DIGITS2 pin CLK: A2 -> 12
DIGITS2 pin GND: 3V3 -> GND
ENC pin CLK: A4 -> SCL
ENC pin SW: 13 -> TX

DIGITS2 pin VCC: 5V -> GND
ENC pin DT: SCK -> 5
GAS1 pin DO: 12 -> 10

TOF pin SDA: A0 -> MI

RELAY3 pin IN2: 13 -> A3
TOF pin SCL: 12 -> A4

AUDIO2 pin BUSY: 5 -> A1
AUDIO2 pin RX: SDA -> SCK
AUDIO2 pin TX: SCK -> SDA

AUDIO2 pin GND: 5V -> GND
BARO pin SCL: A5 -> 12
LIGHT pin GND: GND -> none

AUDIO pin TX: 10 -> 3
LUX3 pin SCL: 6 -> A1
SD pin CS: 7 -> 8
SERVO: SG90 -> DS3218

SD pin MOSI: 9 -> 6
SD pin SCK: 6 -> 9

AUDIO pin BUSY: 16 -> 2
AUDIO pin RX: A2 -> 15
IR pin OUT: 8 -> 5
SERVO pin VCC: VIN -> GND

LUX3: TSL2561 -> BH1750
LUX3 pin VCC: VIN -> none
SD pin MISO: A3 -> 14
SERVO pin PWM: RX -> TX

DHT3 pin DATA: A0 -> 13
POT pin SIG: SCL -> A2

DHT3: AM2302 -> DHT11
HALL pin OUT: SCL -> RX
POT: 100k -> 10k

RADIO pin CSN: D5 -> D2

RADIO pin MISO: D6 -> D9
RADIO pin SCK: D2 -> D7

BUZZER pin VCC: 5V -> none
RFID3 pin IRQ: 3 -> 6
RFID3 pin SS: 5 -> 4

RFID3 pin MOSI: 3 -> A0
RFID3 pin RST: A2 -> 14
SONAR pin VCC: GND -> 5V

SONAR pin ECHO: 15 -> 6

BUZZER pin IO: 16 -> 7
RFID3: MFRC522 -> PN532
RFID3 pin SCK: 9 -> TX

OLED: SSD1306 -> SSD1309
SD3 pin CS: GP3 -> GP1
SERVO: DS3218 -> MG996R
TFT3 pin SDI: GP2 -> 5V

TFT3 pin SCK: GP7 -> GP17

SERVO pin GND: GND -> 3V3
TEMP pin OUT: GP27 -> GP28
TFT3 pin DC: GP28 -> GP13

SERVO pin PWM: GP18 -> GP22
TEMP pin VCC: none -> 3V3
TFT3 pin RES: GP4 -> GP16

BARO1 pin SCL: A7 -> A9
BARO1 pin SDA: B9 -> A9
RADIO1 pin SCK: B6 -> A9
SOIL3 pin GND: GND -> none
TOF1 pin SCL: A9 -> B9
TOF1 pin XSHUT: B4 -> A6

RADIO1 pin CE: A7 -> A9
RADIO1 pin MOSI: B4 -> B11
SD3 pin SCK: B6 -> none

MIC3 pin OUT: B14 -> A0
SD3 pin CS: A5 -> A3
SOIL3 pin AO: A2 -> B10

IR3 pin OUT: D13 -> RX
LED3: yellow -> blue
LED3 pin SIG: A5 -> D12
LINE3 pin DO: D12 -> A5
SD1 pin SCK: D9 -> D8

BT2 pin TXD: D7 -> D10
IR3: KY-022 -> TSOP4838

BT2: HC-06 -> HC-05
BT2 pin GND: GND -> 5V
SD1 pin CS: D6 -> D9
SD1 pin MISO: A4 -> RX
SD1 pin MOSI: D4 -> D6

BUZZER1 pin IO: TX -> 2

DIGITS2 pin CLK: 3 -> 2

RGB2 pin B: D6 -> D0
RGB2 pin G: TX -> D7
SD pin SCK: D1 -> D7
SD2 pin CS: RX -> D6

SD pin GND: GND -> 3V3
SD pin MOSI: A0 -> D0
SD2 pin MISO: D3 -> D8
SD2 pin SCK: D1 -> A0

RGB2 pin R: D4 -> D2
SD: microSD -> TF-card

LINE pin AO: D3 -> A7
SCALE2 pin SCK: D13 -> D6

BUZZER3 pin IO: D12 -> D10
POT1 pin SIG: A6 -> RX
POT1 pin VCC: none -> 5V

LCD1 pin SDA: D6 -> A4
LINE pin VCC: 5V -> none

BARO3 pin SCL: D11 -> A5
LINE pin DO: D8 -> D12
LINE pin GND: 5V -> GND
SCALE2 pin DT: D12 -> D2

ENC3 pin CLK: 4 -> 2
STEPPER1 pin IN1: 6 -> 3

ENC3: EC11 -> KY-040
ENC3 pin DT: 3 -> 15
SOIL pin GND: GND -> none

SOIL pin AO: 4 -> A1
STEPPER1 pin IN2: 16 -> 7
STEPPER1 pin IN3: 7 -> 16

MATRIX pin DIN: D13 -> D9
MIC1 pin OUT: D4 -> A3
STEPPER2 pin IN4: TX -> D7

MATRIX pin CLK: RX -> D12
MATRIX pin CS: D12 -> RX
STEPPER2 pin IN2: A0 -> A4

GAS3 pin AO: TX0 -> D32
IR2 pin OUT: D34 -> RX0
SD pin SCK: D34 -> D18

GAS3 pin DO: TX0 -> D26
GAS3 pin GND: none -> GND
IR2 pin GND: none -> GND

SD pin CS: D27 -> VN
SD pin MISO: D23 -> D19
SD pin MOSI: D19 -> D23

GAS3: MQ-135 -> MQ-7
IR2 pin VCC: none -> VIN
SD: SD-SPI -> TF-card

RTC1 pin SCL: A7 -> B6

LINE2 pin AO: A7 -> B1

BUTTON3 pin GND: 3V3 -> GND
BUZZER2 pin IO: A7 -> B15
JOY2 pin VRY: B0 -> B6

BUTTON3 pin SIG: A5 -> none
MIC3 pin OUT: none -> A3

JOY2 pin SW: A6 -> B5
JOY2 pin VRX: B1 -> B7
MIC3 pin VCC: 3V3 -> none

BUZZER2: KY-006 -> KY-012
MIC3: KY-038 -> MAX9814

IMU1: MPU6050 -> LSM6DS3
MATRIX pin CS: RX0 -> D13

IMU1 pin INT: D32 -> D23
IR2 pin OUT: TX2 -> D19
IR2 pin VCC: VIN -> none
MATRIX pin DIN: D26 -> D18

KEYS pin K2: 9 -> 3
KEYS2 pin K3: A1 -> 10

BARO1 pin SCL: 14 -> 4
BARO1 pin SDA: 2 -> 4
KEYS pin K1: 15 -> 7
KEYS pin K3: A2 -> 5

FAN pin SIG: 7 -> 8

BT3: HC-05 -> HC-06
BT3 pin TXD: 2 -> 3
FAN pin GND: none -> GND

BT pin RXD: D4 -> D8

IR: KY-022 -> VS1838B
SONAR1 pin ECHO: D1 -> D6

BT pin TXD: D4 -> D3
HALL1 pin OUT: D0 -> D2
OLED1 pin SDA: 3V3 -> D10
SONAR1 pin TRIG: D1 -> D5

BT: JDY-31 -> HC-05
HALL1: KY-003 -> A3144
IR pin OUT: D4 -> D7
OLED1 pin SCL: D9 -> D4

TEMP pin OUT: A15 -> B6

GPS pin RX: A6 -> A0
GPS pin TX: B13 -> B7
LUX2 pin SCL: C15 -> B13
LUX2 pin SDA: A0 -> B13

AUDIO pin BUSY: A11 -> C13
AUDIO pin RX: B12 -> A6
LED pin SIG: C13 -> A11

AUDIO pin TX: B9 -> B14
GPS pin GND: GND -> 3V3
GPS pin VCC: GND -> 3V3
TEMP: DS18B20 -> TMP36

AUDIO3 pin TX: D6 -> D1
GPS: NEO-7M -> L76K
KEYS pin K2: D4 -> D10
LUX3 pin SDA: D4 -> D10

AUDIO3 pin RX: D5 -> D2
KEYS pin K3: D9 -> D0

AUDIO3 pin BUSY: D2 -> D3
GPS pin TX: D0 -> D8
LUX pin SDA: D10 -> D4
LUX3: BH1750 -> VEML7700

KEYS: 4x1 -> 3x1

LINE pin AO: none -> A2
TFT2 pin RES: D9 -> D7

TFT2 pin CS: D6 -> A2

○ ○ ○ ○

● ASSIGNED TASK: Can you repeat, word for word, every line above from the one containing "BUZZER2 pin IO: A7 -> B15" down to the one containing "KEYS pin K3: A2 -> 5", including both?

● TASK RESULT:
BUZZER2 pin IO: A7 -> B15
JOY2 pin VRY: B0 -> B6

BUTTON3 pin SIG: A5 -> none
MIC3 pin OUT: none -> A3

JOY2 pin SW: A6 -> B5
JOY2 pin VRX: B1 -> B7
MIC3 pin VCC: 3V3 -> none

BUZZER2: KY-006 -> KY-012
MIC3: KY-038 -> MAX9814

IMU1: MPU6050 -> LSM6DS3
MATRIX pin CS: RX0 -> D13

IMU1 pin INT: D32 -> D23
IR2 pin OUT: TX2 -> D19
IR2 pin VCC: VIN -> none
MATRIX pin DIN: D26 -> D18

KEYS pin K2: 9 -> 3
KEYS2 pin K3: A1 -> 10

BARO1 pin SCL: 14 -> 4
BARO1 pin SDA: 2 -> 4
KEYS pin K1: 15 -> 7
KEYS pin K3: A2 -> 5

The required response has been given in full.